• _Data for processing_:

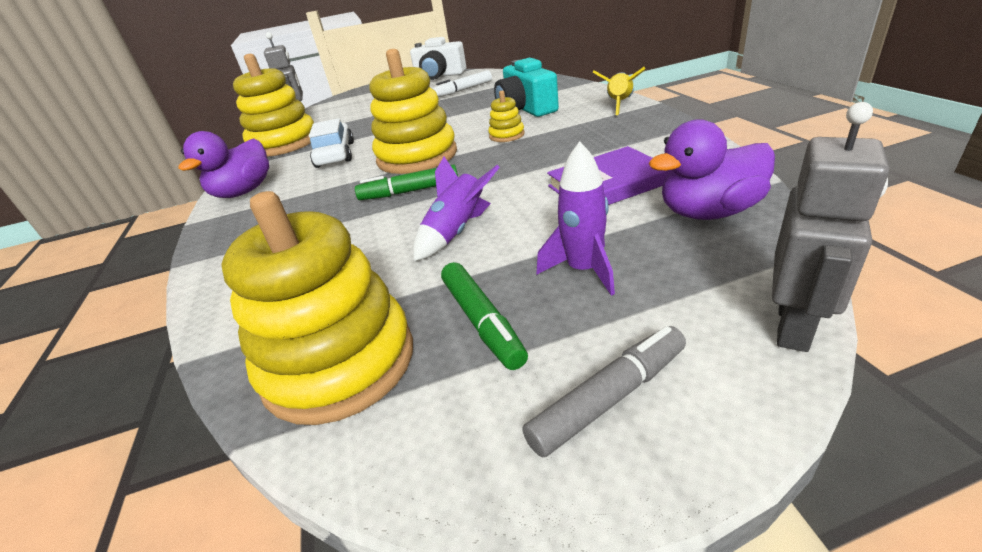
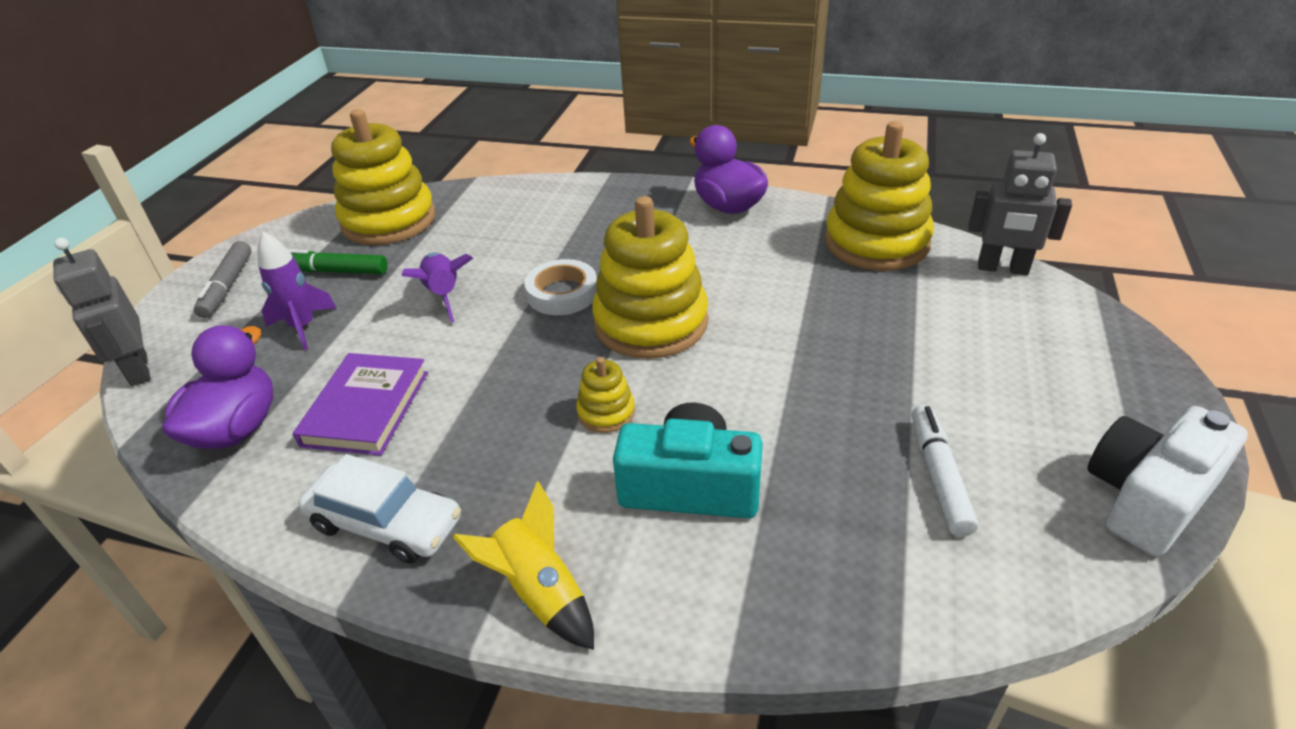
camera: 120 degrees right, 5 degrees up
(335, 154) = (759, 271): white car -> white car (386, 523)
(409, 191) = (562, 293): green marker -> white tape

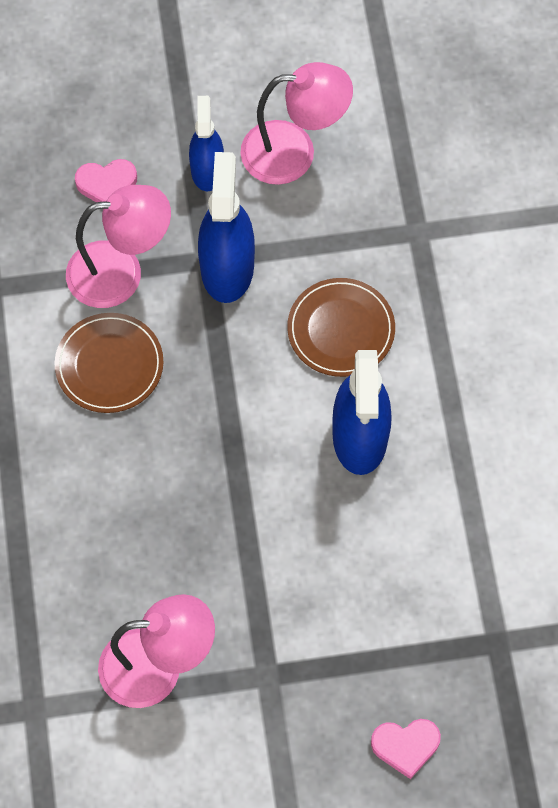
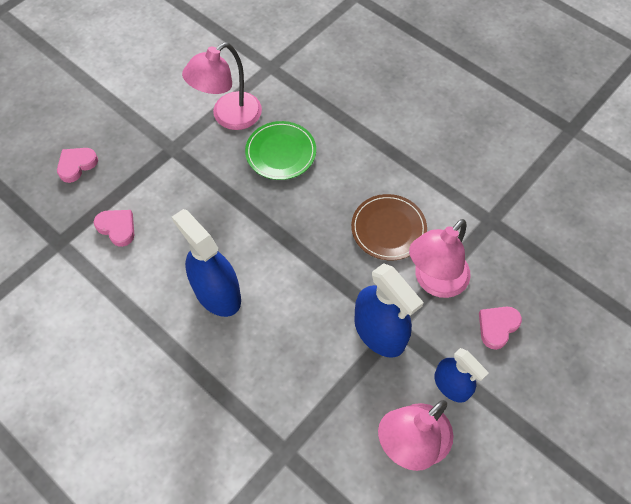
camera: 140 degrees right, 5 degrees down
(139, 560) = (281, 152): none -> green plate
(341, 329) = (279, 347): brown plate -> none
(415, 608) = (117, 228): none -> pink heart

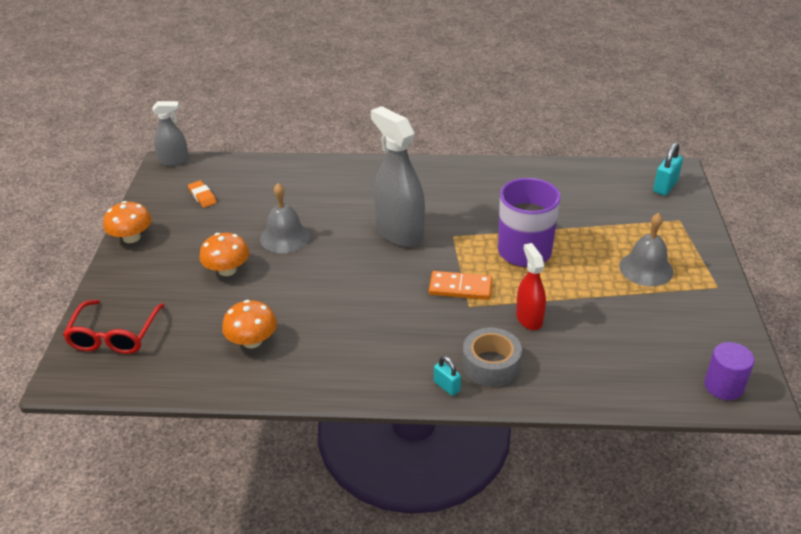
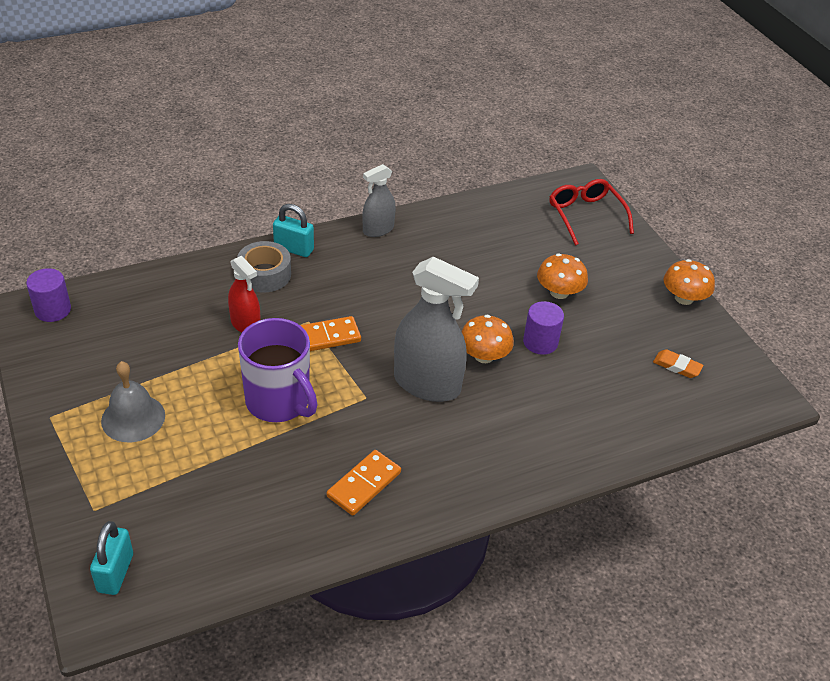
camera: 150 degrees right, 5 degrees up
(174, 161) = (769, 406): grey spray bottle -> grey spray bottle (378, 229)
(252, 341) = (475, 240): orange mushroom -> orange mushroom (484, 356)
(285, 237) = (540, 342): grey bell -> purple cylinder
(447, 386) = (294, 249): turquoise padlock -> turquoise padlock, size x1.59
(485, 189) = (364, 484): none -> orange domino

• _Work task_: All lines from the one holding "(139, 560) = (281, 152): none -> green plate" through the last line of the records need to be copied exactly, both ends included, and the pictures left behind.

• _Solution to this task_:
(139, 560) = (281, 152): none -> green plate
(341, 329) = (279, 347): brown plate -> none
(415, 608) = (117, 228): none -> pink heart

camera: 150 degrees right, 5 degrees up
(174, 161) = (769, 406): grey spray bottle -> grey spray bottle (378, 229)
(252, 341) = (475, 240): orange mushroom -> orange mushroom (484, 356)
(285, 237) = (540, 342): grey bell -> purple cylinder
(447, 386) = (294, 249): turquoise padlock -> turquoise padlock, size x1.59
(485, 189) = (364, 484): none -> orange domino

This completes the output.